▼

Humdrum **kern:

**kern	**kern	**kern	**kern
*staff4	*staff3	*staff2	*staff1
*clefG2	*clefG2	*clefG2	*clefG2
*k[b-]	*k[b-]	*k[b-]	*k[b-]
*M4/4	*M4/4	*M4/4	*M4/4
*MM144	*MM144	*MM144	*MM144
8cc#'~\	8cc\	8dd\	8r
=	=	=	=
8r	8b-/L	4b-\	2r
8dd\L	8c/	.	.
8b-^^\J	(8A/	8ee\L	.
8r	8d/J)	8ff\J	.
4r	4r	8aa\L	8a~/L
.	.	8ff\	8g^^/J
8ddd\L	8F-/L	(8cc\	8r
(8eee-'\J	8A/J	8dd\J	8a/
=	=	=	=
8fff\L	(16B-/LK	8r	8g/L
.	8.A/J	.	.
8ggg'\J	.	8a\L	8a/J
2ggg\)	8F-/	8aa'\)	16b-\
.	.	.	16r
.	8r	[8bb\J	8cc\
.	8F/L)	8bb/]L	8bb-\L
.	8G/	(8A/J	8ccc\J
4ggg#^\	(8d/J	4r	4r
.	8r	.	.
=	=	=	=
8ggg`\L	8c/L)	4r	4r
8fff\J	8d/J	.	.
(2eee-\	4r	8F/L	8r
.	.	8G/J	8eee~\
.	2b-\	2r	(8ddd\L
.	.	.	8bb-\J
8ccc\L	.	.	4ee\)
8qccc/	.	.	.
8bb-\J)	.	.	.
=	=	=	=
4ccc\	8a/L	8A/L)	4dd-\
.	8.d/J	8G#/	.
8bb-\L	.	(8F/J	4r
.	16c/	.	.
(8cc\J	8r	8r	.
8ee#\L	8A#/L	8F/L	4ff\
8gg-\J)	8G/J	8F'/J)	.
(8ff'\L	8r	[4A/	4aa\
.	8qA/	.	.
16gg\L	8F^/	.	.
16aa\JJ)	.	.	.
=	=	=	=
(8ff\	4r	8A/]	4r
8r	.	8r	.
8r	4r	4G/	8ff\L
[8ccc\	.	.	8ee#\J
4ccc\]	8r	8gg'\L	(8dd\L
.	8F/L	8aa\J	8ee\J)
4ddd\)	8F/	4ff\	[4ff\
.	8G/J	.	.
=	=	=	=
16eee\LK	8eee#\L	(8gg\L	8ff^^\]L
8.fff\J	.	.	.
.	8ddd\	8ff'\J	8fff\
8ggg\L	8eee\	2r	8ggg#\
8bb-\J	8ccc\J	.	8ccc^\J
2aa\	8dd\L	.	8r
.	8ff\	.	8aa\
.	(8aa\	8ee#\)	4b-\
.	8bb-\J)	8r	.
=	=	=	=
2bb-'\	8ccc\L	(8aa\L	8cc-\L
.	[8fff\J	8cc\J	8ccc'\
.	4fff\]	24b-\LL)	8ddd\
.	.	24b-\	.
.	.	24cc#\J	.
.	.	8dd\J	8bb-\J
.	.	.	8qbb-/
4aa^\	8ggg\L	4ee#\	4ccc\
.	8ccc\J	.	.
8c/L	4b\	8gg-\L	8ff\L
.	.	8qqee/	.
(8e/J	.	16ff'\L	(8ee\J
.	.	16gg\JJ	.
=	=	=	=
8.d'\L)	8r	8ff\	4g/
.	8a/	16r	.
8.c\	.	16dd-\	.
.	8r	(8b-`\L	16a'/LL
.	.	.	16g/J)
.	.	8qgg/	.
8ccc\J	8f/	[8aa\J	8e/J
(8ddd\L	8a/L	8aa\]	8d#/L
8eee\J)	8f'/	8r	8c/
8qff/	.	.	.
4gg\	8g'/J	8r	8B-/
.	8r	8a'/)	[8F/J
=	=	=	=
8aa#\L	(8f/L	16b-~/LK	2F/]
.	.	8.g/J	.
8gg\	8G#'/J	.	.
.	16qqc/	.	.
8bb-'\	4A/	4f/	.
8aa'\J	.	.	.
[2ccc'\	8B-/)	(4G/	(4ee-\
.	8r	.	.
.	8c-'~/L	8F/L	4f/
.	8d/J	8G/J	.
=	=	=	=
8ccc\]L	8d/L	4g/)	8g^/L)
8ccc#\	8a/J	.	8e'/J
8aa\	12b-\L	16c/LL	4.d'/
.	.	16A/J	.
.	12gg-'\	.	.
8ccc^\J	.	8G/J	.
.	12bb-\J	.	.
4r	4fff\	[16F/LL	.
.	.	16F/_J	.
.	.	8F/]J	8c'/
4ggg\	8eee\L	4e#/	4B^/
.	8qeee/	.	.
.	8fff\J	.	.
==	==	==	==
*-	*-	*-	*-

▲

Copy out every line of the item above with no changes at all.

Humdrum **kern:

**kern	**kern	**kern	**kern
*staff4	*staff3	*staff2	*staff1
*clefG2	*clefG2	*clefG2	*clefG2
*k[b-]	*k[b-]	*k[b-]	*k[b-]
*M4/4	*M4/4	*M4/4	*M4/4
*MM144	*MM144	*MM144	*MM144
8cc#'~\	8cc\	8dd\	8r
=	=	=	=
8r	8b-/L	4b-\	2r
8dd\L	8c/	.	.
8b-^^\J	(8A/	8ee\L	.
8r	8d/J)	8ff\J	.
4r	4r	8aa\L	8a~/L
.	.	8ff\	8g^^/J
8ddd\L	8F-/L	(8cc\	8r
(8eee-'\J	8A/J	8dd\J	8a/
=	=	=	=
8fff\L	(16B-/LK	8r	8g/L
.	8.A/J	.	.
8ggg'\J	.	8a\L	8a/J
2ggg\)	8F-/	8aa'\)	16b-\
.	.	.	16r
.	8r	[8bb\J	8cc\
.	8F/L)	8bb/]L	8bb-\L
.	8G/	(8A/J	8ccc\J
4ggg#^\	(8d/J	4r	4r
.	8r	.	.
=	=	=	=
8ggg`\L	8c/L)	4r	4r
8fff\J	8d/J	.	.
(2eee-\	4r	8F/L	8r
.	.	8G/J	8eee~\
.	2b-\	2r	(8ddd\L
.	.	.	8bb-\J
8ccc\L	.	.	4ee\)
8qccc/	.	.	.
8bb-\J)	.	.	.
=	=	=	=
4ccc\	8a/L	8A/L)	4dd-\
.	8.d/J	8G#/	.
8bb-\L	.	(8F/J	4r
.	16c/	.	.
(8cc\J	8r	8r	.
8ee#\L	8A#/L	8F/L	4ff\
8gg-\J)	8G/J	8F'/J)	.
(8ff'\L	8r	[4A/	4aa\
.	8qA/	.	.
16gg\L	8F^/	.	.
16aa\JJ)	.	.	.
=	=	=	=
(8ff\	4r	8A/]	4r
8r	.	8r	.
8r	4r	4G/	8ff\L
[8ccc\	.	.	8ee#\J
4ccc\]	8r	8gg'\L	(8dd\L
.	8F/L	8aa\J	8ee\J)
4ddd\)	8F/	4ff\	[4ff\
.	8G/J	.	.
=	=	=	=
16eee\LK	8eee#\L	(8gg\L	8ff^^\]L
8.fff\J	.	.	.
.	8ddd\	8ff'\J	8fff\
8ggg\L	8eee\	2r	8ggg#\
8bb-\J	8ccc\J	.	8ccc^\J
2aa\	8dd\L	.	8r
.	8ff\	.	8aa\
.	(8aa\	8ee#\)	4b-\
.	8bb-\J)	8r	.
=	=	=	=
2bb-'\	8ccc\L	(8aa\L	8cc-\L
.	[8fff\J	8cc\J	8ccc'\
.	4fff\]	24b-\LL)	8ddd\
.	.	24b-\	.
.	.	24cc#\J	.
.	.	8dd\J	8bb-\J
.	.	.	8qbb-/
4aa^\	8ggg\L	4ee#\	4ccc\
.	8ccc\J	.	.
8c/L	4b\	8gg-\L	8ff\L
.	.	8qqee/	.
(8e/J	.	16ff'\L	(8ee\J
.	.	16gg\JJ	.
=	=	=	=
8.d'\L)	8r	8ff\	4g/
.	8a/	16r	.
8.c\	.	16dd-\	.
.	8r	(8b-`\L	16a'/LL
.	.	.	16g/J)
.	.	8qgg/	.
8ccc\J	8f/	[8aa\J	8e/J
(8ddd\L	8a/L	8aa\]	8d#/L
8eee\J)	8f'/	8r	8c/
8qff/	.	.	.
4gg\	8g'/J	8r	8B-/
.	8r	8a'/)	[8F/J
=	=	=	=
8aa#\L	(8f/L	16b-~/LK	2F/]
.	.	8.g/J	.
8gg\	8G#'/J	.	.
.	16qqc/	.	.
8bb-'\	4A/	4f/	.
8aa'\J	.	.	.
[2ccc'\	8B-/)	(4G/	(4ee-\
.	8r	.	.
.	8c-'~/L	8F/L	4f/
.	8d/J	8G/J	.
=	=	=	=
8ccc\]L	8d/L	4g/)	8g^/L)
8ccc#\	8a/J	.	8e'/J
8aa\	12b-\L	16c/LL	4.d'/
.	.	16A/J	.
.	12gg-'\	.	.
8ccc^\J	.	8G/J	.
.	12bb-\J	.	.
4r	4fff\	[16F/LL	.
.	.	16F/_J	.
.	.	8F/]J	8c'/
4ggg\	8eee\L	4e#/	4B^/
.	8qeee/	.	.
.	8fff\J	.	.
==	==	==	==
*-	*-	*-	*-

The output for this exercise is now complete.